(Data shown Opens)

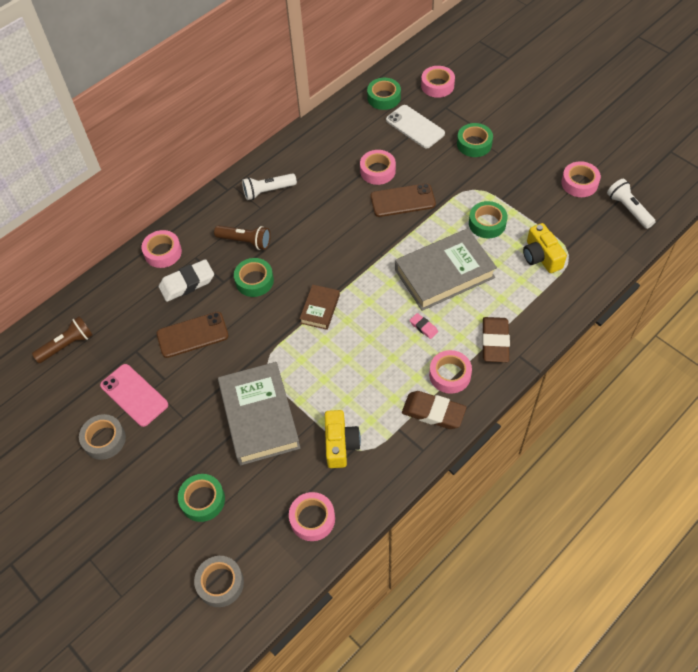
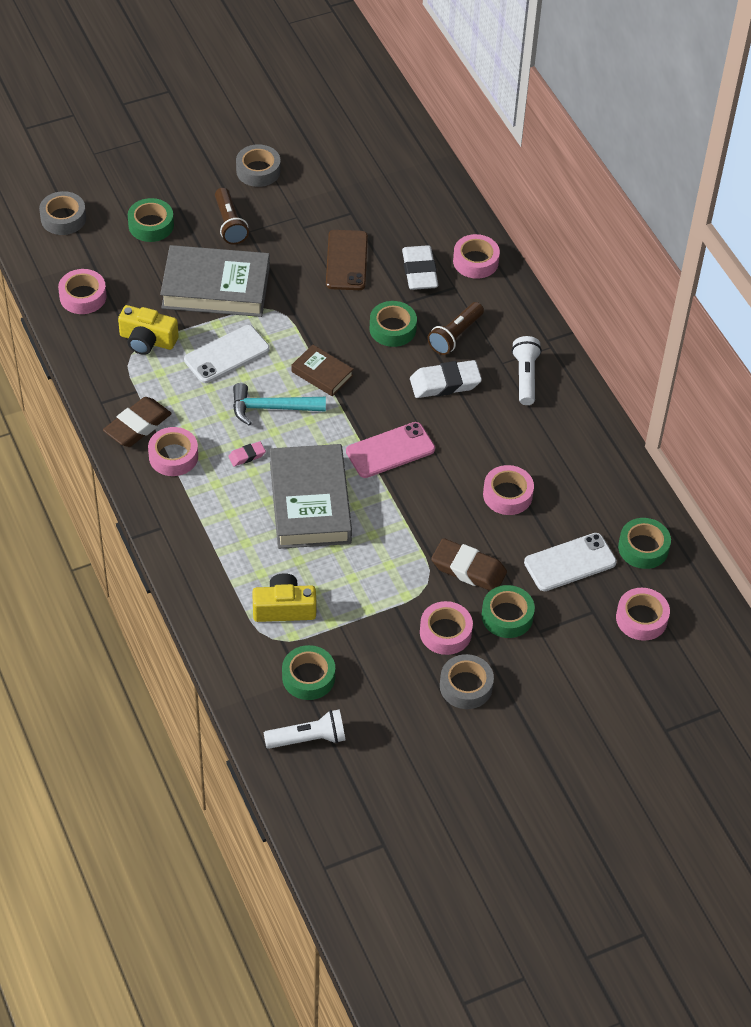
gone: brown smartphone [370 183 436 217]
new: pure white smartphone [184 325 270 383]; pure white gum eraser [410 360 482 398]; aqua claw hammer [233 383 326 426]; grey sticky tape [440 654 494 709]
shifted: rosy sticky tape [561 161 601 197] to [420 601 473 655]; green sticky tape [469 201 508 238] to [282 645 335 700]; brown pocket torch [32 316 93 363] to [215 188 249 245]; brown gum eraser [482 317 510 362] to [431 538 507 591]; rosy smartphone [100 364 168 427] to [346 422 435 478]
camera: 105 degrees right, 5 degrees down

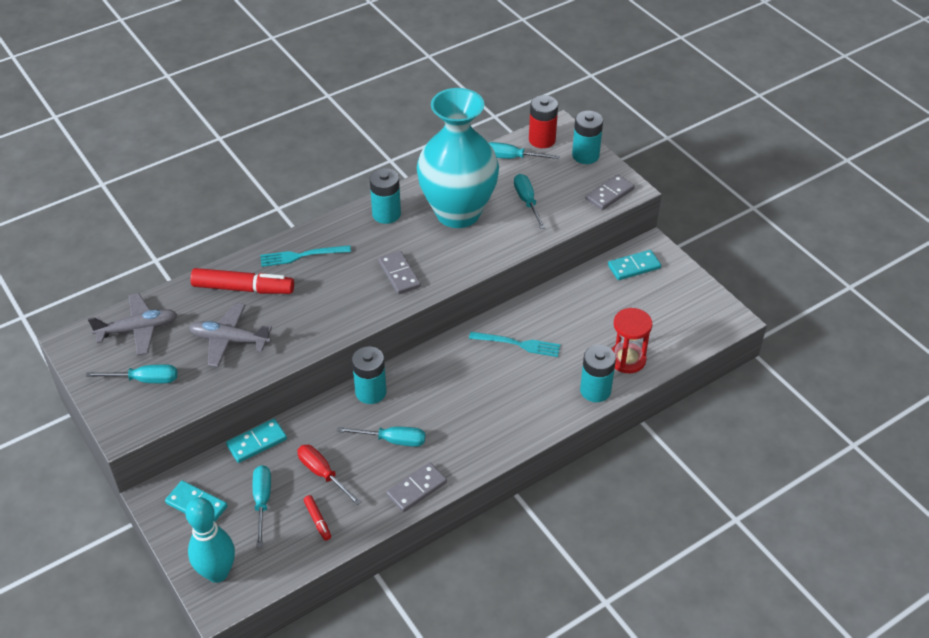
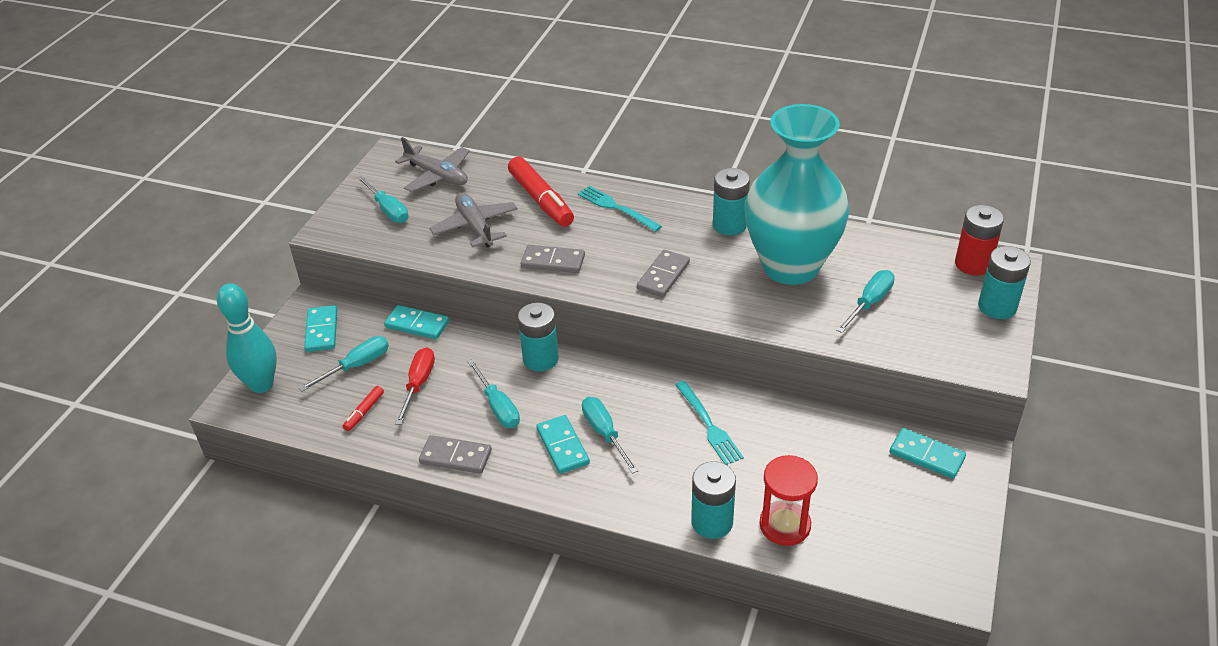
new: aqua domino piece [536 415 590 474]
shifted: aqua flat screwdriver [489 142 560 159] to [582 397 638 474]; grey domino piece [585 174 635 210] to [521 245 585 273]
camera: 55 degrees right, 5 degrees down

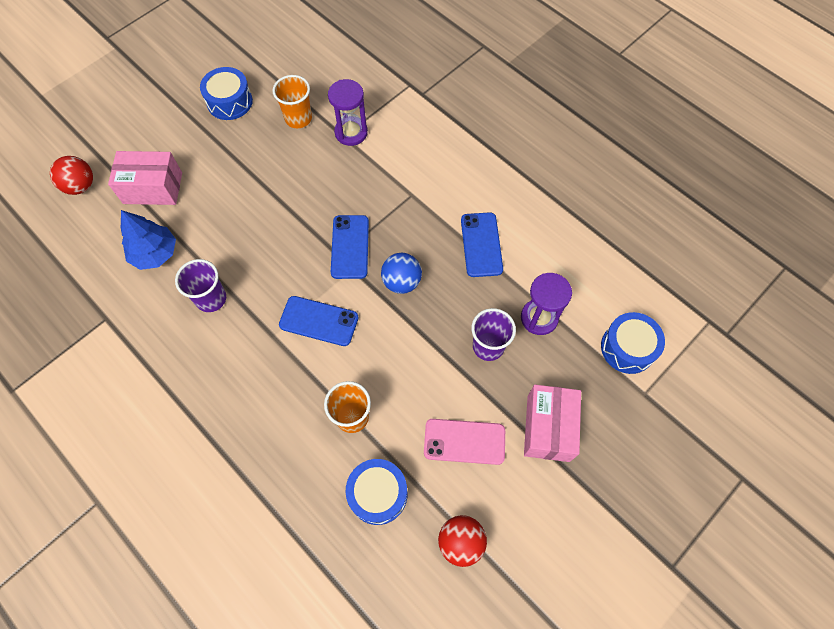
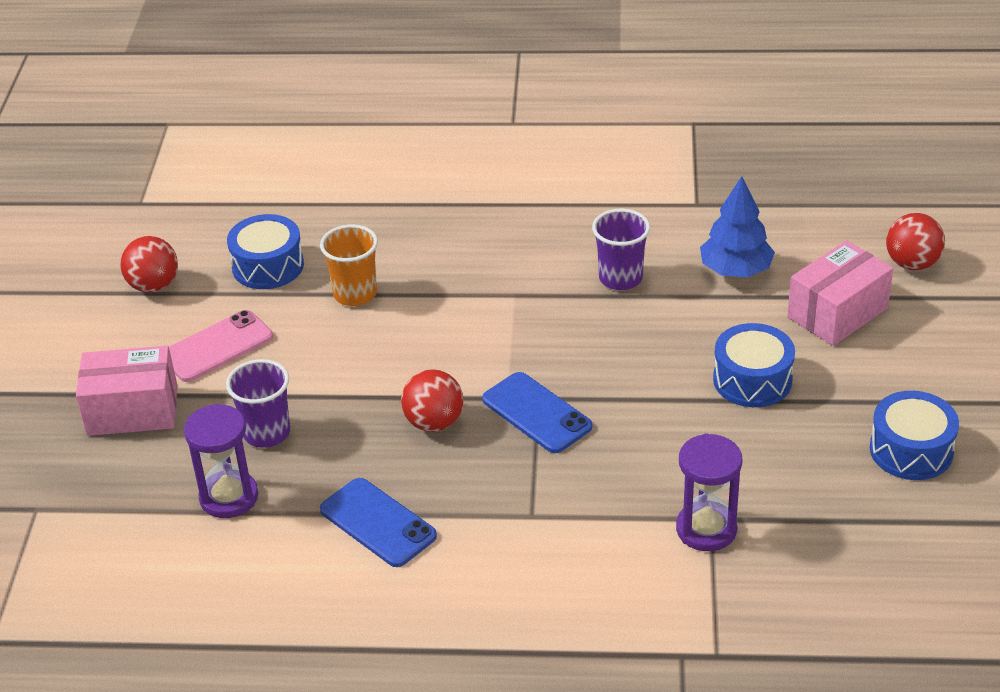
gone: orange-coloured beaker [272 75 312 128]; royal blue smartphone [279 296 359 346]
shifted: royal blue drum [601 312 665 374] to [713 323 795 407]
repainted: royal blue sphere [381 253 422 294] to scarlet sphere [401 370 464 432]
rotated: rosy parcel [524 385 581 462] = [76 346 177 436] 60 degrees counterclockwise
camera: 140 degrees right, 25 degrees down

(Data shown Closes)

> [What to work on]: The reply should hold the lines from the top of the records through the line containing "new: pure white", reproduced exactly, and no pictures.

> [Reply]:
gone: brown smartphone [370 183 436 217]
new: pure white smartphone [184 325 270 383]; pure white gum eraser [410 360 482 398]; aqua claw hammer [233 383 326 426]; grey sticky tape [440 654 494 709]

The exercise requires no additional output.